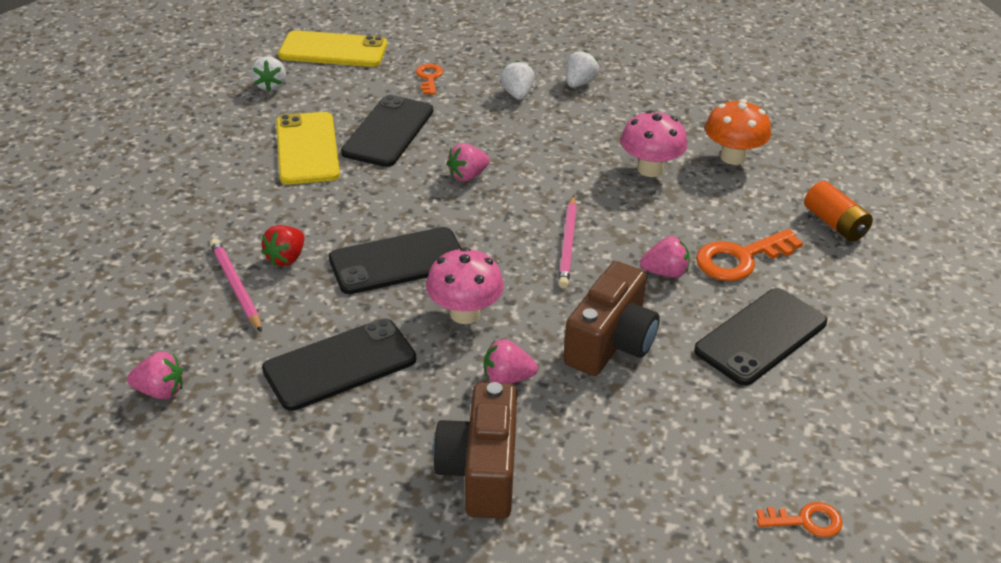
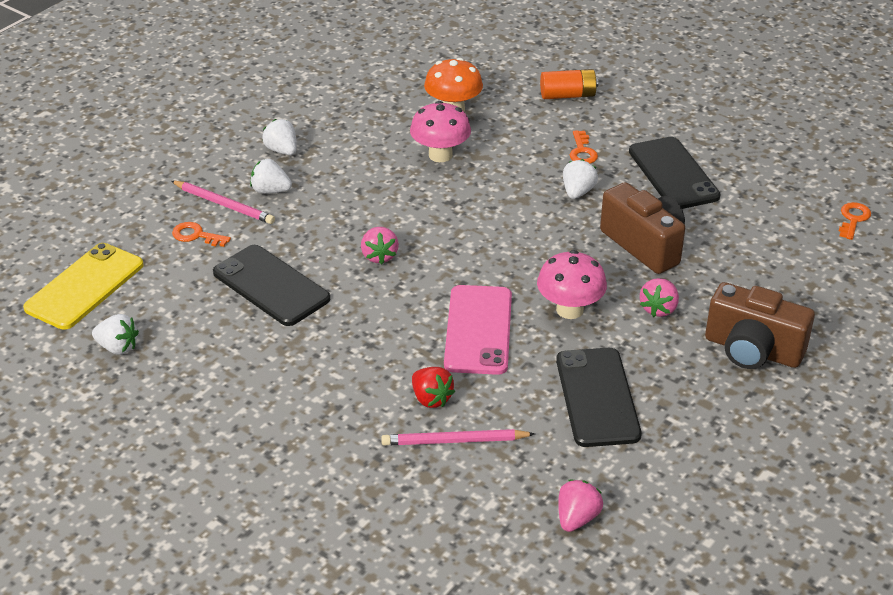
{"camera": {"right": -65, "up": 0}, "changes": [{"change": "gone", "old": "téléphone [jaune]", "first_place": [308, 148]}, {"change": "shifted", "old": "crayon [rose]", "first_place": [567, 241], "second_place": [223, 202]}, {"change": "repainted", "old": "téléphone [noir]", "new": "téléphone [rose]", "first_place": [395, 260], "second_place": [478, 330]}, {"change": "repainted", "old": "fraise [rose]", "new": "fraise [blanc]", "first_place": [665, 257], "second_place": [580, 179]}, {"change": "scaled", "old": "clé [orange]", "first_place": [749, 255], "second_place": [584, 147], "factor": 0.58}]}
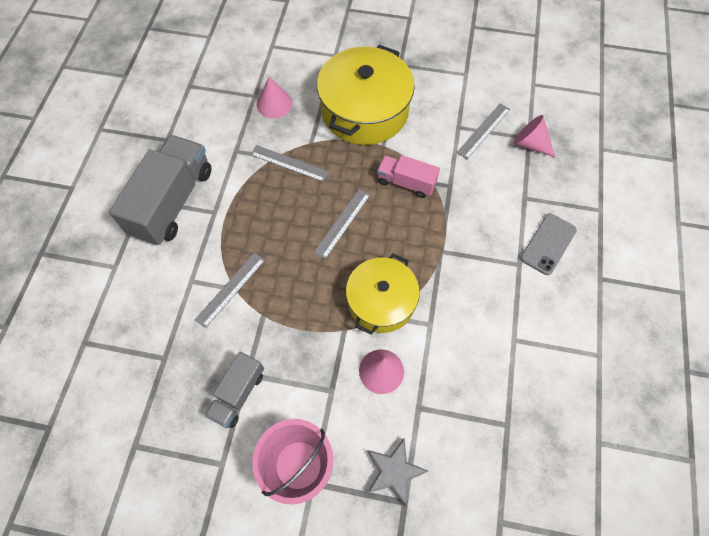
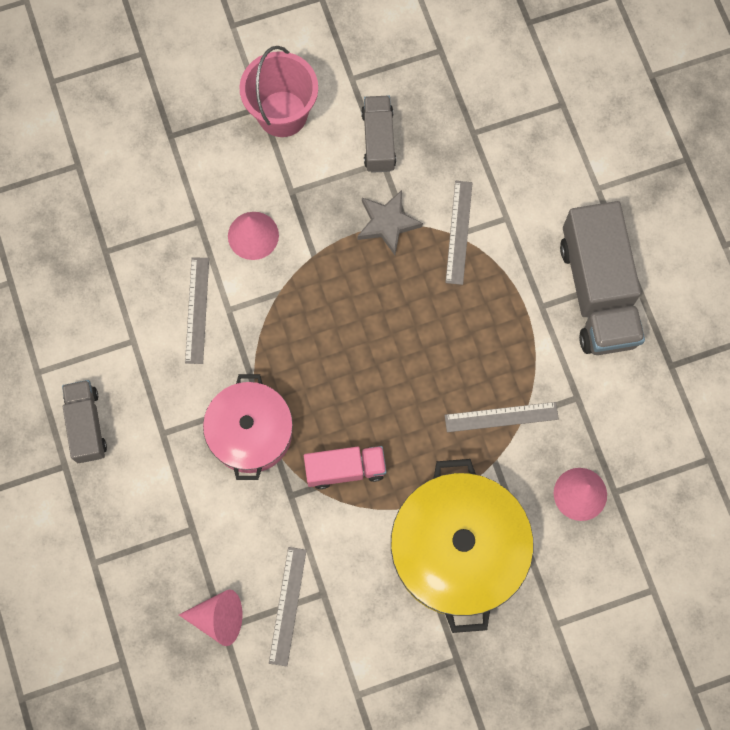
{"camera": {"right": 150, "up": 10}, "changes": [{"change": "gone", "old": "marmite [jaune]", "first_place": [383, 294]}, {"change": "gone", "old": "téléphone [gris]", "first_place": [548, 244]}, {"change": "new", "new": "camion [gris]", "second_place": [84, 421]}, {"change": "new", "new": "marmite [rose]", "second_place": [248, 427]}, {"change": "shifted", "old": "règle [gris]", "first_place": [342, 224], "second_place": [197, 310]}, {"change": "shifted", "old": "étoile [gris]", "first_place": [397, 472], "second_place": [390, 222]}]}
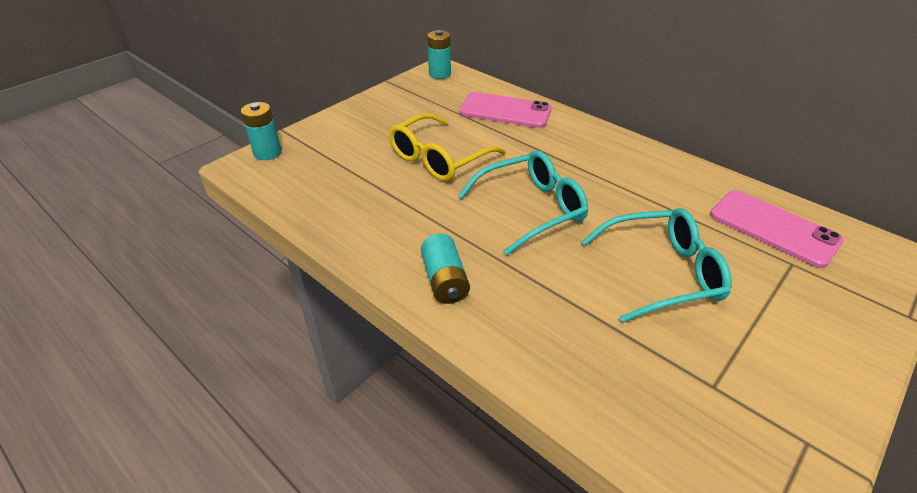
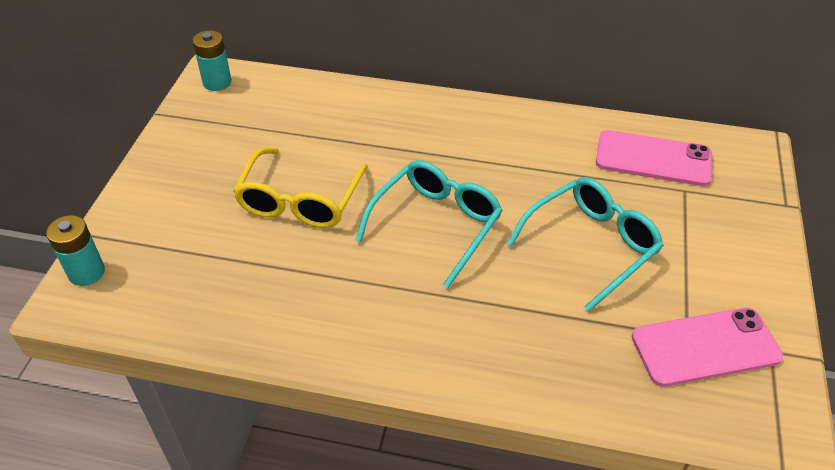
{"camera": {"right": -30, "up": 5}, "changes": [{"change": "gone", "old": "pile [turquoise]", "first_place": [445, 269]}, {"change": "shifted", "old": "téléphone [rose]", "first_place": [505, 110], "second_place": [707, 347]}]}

++++

PROMPT:
Would you set down the material exactly as it stands, without the pictures?

EXERCISE ANSWER:
{"camera": {"right": -65, "up": 0}, "changes": [{"change": "gone", "old": "téléphone [jaune]", "first_place": [308, 148]}, {"change": "shifted", "old": "crayon [rose]", "first_place": [567, 241], "second_place": [223, 202]}, {"change": "repainted", "old": "téléphone [noir]", "new": "téléphone [rose]", "first_place": [395, 260], "second_place": [478, 330]}, {"change": "repainted", "old": "fraise [rose]", "new": "fraise [blanc]", "first_place": [665, 257], "second_place": [580, 179]}, {"change": "scaled", "old": "clé [orange]", "first_place": [749, 255], "second_place": [584, 147], "factor": 0.58}]}
{"camera": {"right": 150, "up": 10}, "changes": [{"change": "gone", "old": "marmite [jaune]", "first_place": [383, 294]}, {"change": "gone", "old": "téléphone [gris]", "first_place": [548, 244]}, {"change": "new", "new": "camion [gris]", "second_place": [84, 421]}, {"change": "new", "new": "marmite [rose]", "second_place": [248, 427]}, {"change": "shifted", "old": "règle [gris]", "first_place": [342, 224], "second_place": [197, 310]}, {"change": "shifted", "old": "étoile [gris]", "first_place": [397, 472], "second_place": [390, 222]}]}
{"camera": {"right": -30, "up": 5}, "changes": [{"change": "gone", "old": "pile [turquoise]", "first_place": [445, 269]}, {"change": "shifted", "old": "téléphone [rose]", "first_place": [505, 110], "second_place": [707, 347]}]}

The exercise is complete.